## Working data
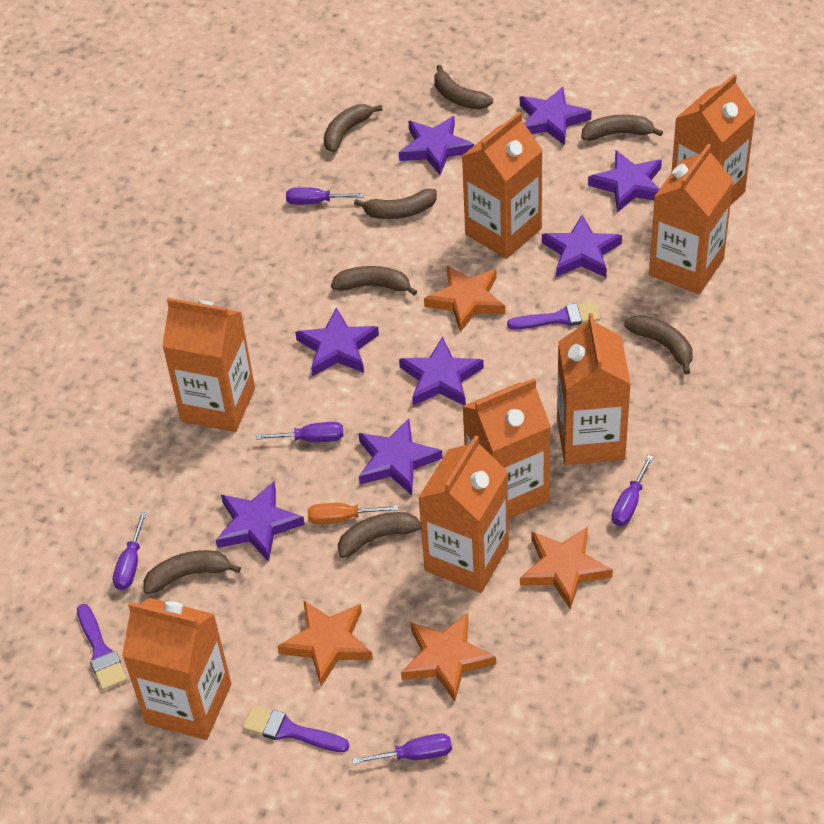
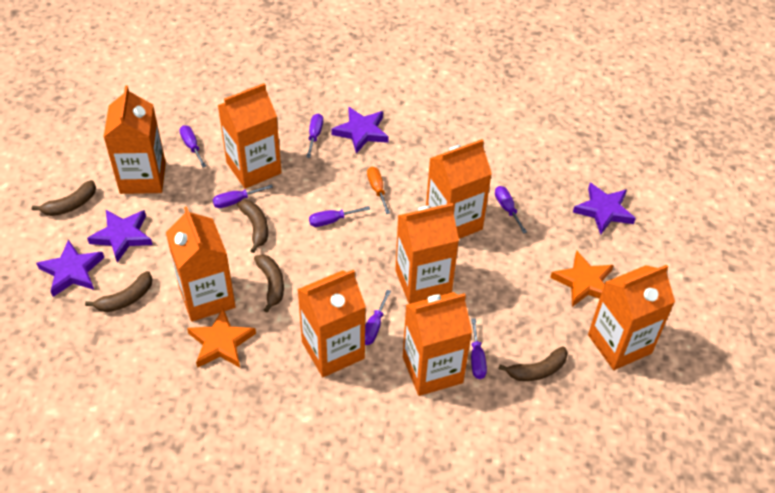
brown banana: 8 -> 5
orange star: 4 -> 2
purple brush: 3 -> 0
purple screwdriver: 5 -> 7
purple star: 8 -> 4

## Aim of the task
Write out the lines above, starting at the line that contains "orange star: 4 -> 2" and ending with the final line, and nothing else; copy them exactly.

## Task response
orange star: 4 -> 2
purple brush: 3 -> 0
purple screwdriver: 5 -> 7
purple star: 8 -> 4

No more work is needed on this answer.